*** Opening of Dataset ***

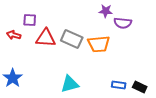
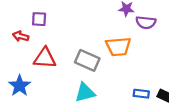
red triangle: (46, 38) -> (45, 58), moved
gray rectangle: (72, 39) -> (87, 60), moved

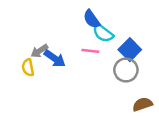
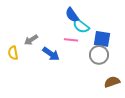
blue square: (130, 50) -> (102, 39), turned -36
blue arrow: (55, 59) -> (51, 54), moved
yellow semicircle: (28, 67) -> (13, 53), moved

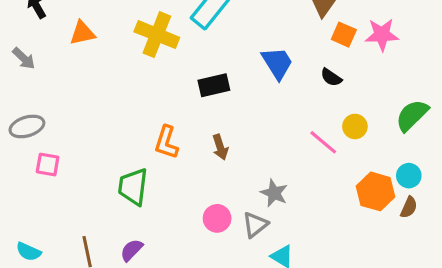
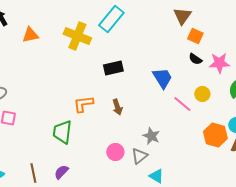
pink star: (382, 35) -> (219, 63), moved
blue trapezoid: (277, 63) -> (162, 78), moved
black semicircle: (331, 77) -> (195, 59), moved
orange L-shape: (166, 142) -> (83, 104), turned 65

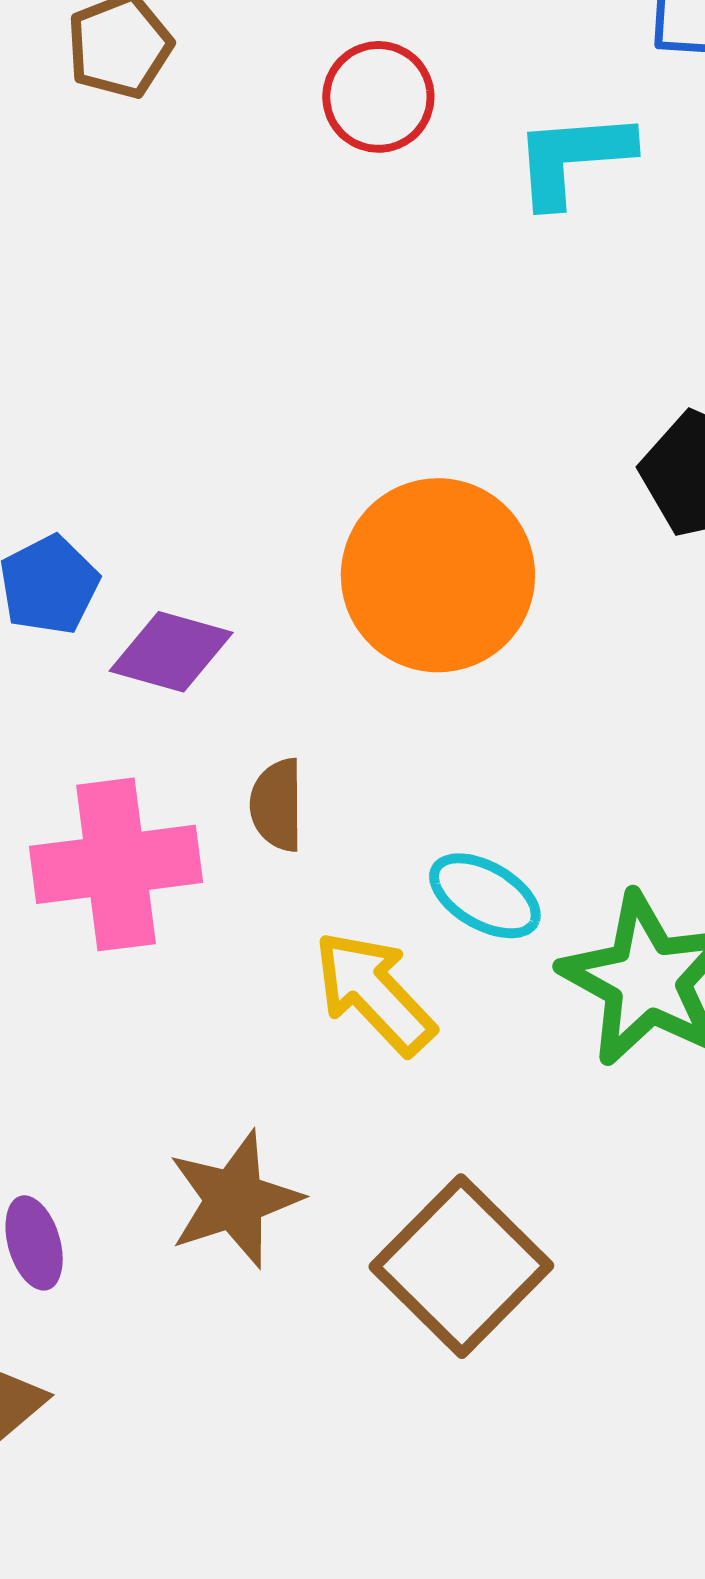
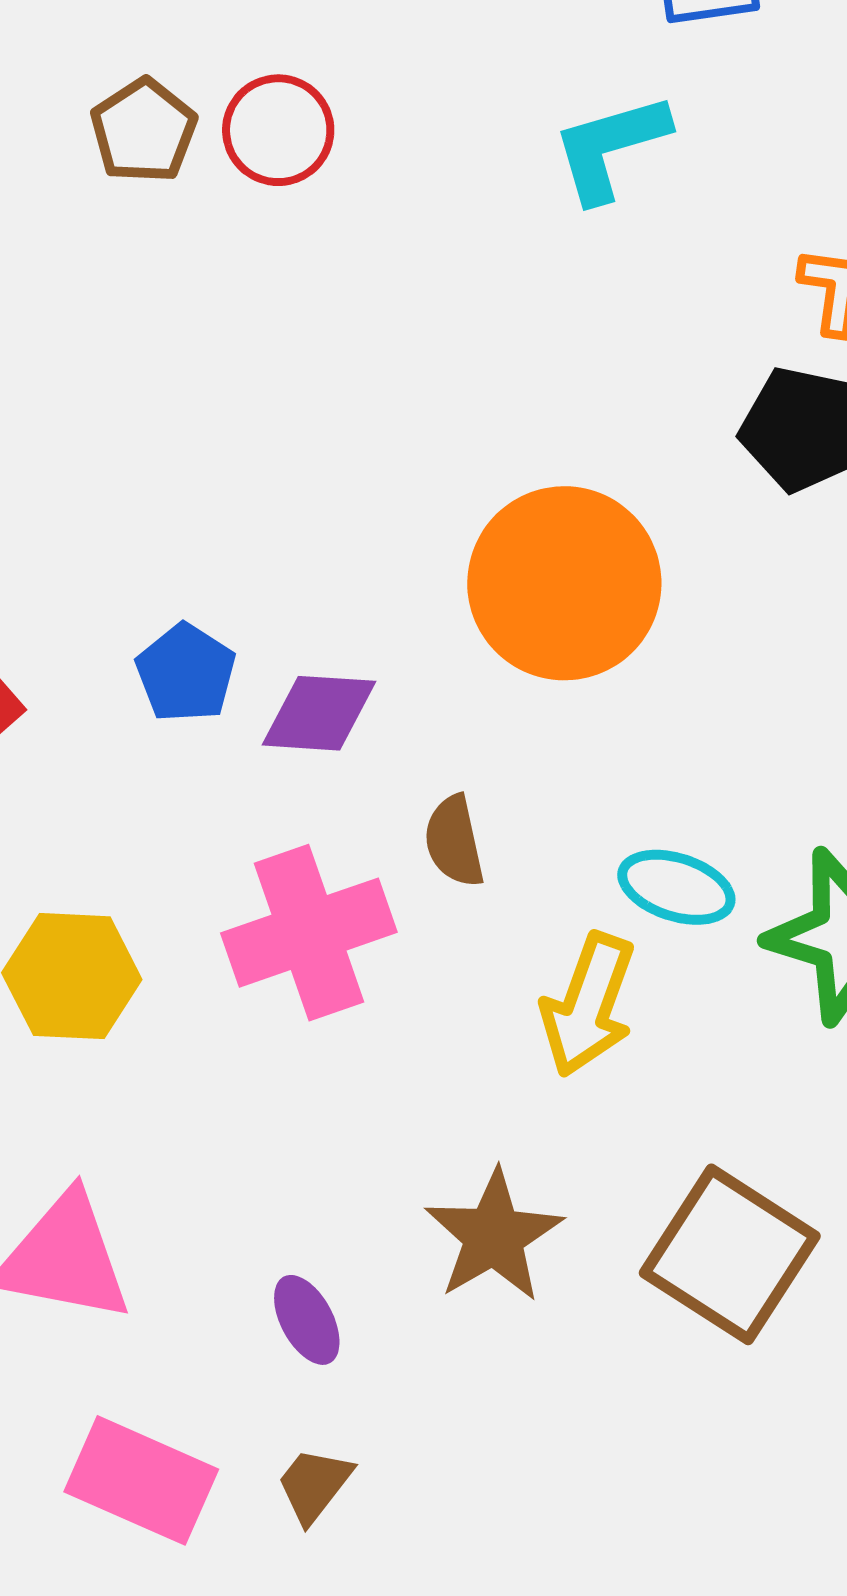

*** Close of Dataset ***

**Exercise goal**: Exactly the lines from the one containing "black semicircle: (331, 77)" to the final line of the entries are wanted; please write them out, both ends included, but not the pictures.

**Task response**:
black semicircle: (331, 77) -> (195, 59), moved
orange L-shape: (166, 142) -> (83, 104), turned 65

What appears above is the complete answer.